• TASK TO CARRY OUT
Return, verbatim and in full, the records that follow, but not their pictures.

Data excerpts

——————————

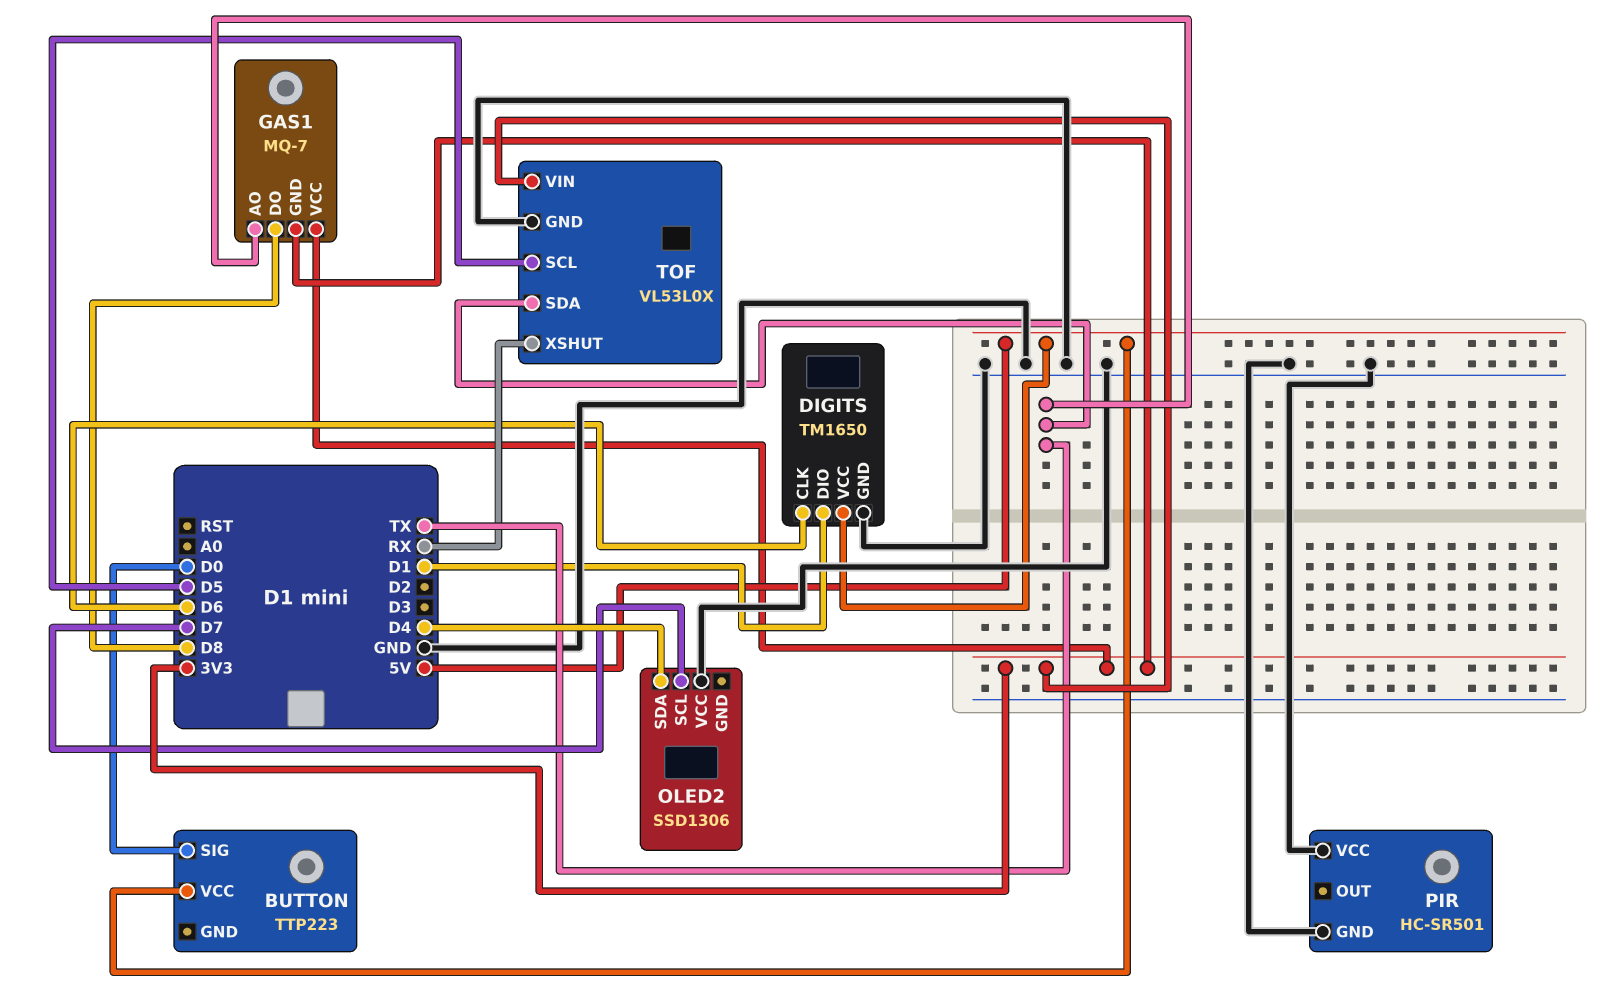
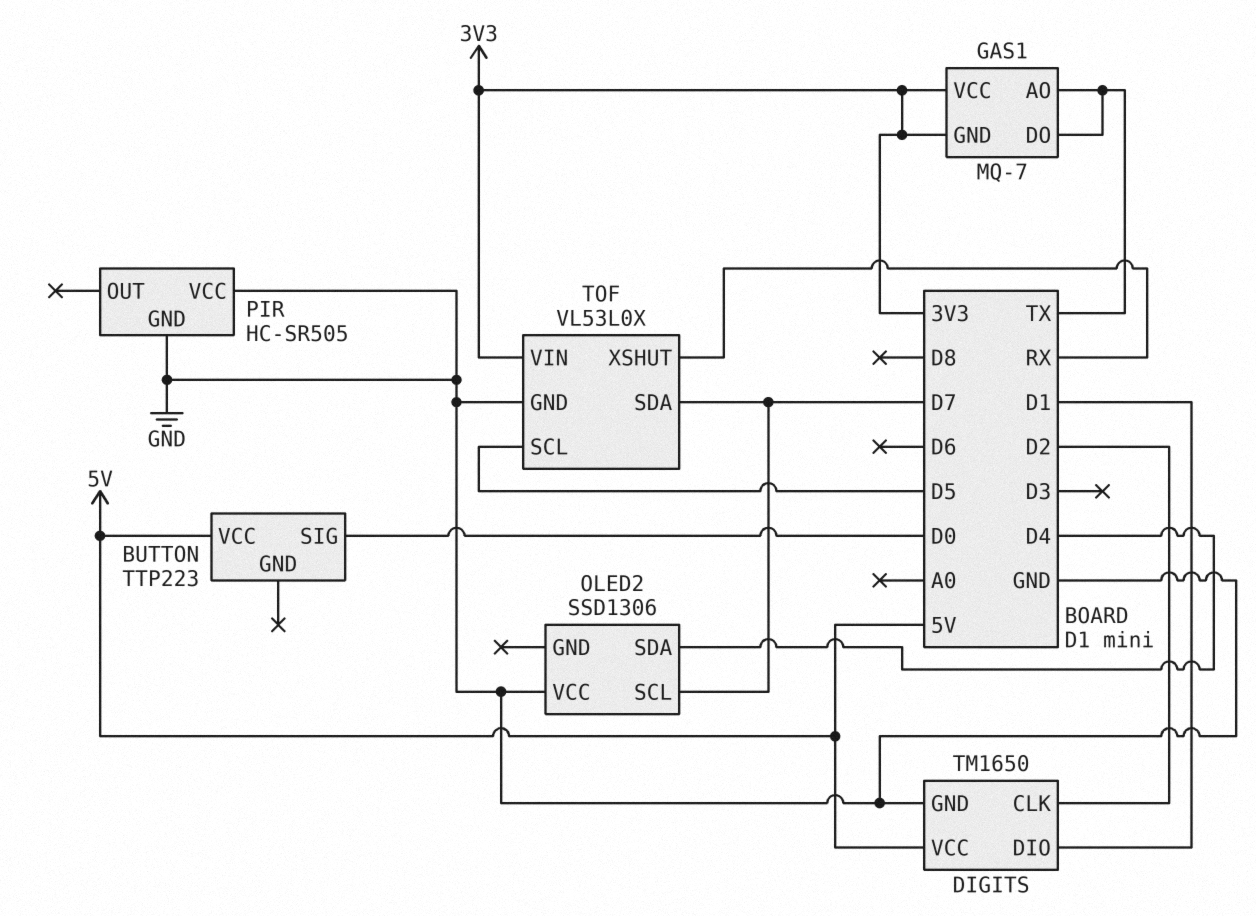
DIGITS pin CLK: D6 -> D2
GAS1 pin DO: D8 -> TX
PIR: HC-SR501 -> HC-SR505
TOF pin SDA: TX -> D7

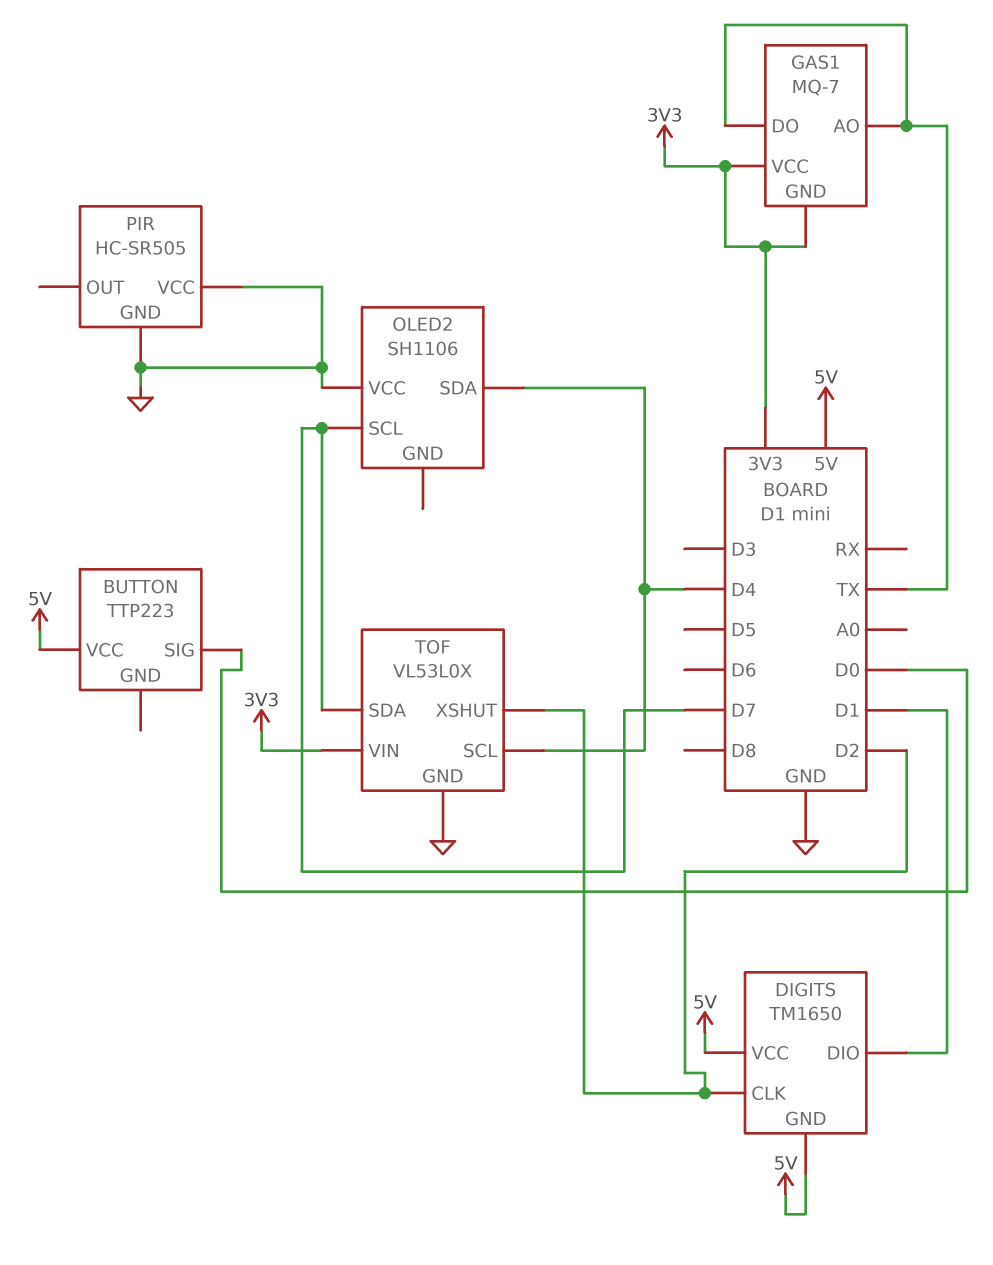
DIGITS pin GND: GND -> 5V
OLED2: SSD1306 -> SH1106
TOF pin SCL: D5 -> D4
TOF pin XSHUT: RX -> D2

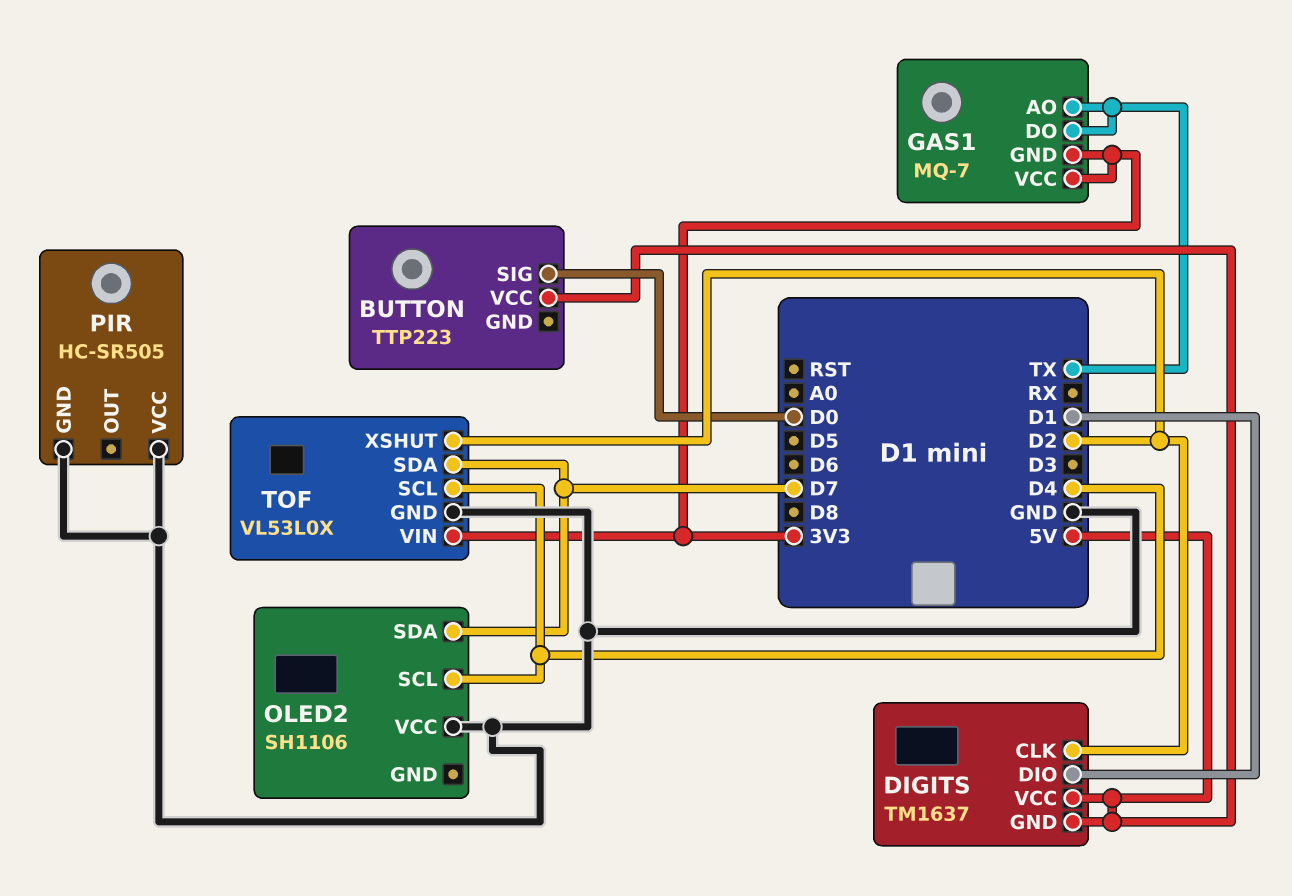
DIGITS: TM1650 -> TM1637
OLED2 pin SCL: D7 -> D4
OLED2 pin SDA: D4 -> D7

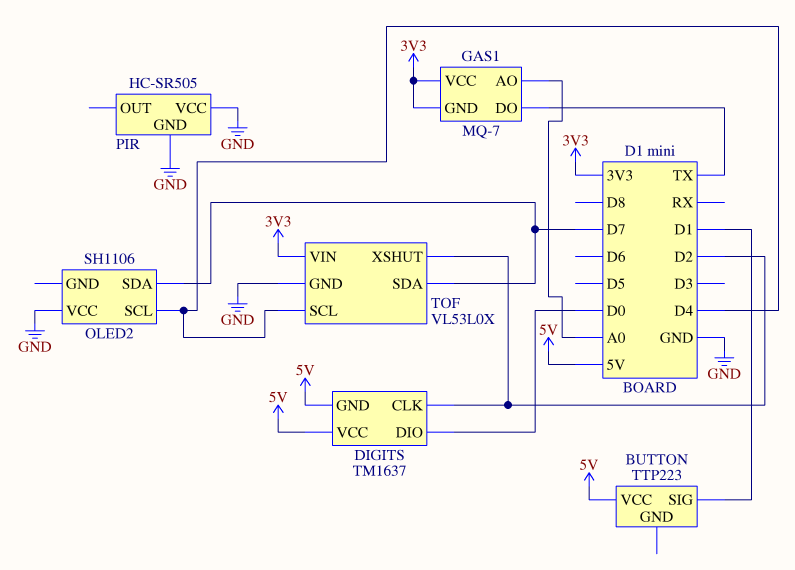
BUTTON pin SIG: D0 -> D1
DIGITS pin DIO: D1 -> D0
GAS1 pin AO: TX -> A0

——————————

• YOUR SOLUTION
DIGITS pin CLK: D6 -> D2
GAS1 pin DO: D8 -> TX
PIR: HC-SR501 -> HC-SR505
TOF pin SDA: TX -> D7

DIGITS pin GND: GND -> 5V
OLED2: SSD1306 -> SH1106
TOF pin SCL: D5 -> D4
TOF pin XSHUT: RX -> D2

DIGITS: TM1650 -> TM1637
OLED2 pin SCL: D7 -> D4
OLED2 pin SDA: D4 -> D7

BUTTON pin SIG: D0 -> D1
DIGITS pin DIO: D1 -> D0
GAS1 pin AO: TX -> A0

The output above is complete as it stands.